ACTION ITEM: One exact copy of the listing is needed. It should contain no pictures.

DATA SEGMENT:
# # # #
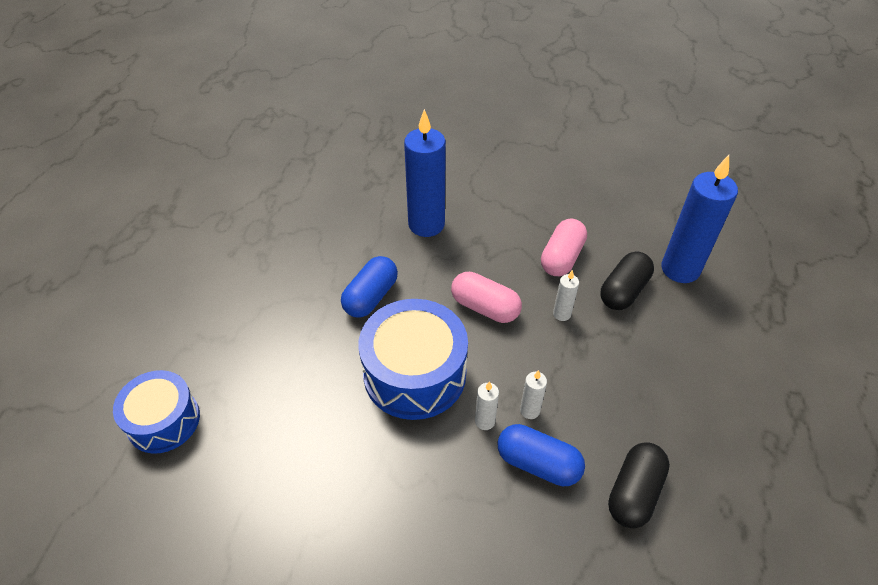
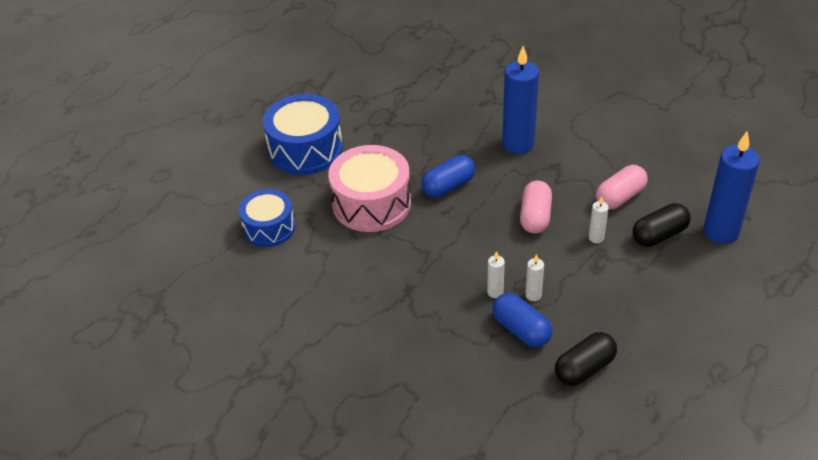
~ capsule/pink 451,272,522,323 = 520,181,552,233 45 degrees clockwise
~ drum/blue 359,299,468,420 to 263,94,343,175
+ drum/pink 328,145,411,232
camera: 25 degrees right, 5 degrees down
# # # #
EXERCISE RESPONSE:
~ capsule/pink 451,272,522,323 = 520,181,552,233 45 degrees clockwise
~ drum/blue 359,299,468,420 to 263,94,343,175
+ drum/pink 328,145,411,232
camera: 25 degrees right, 5 degrees down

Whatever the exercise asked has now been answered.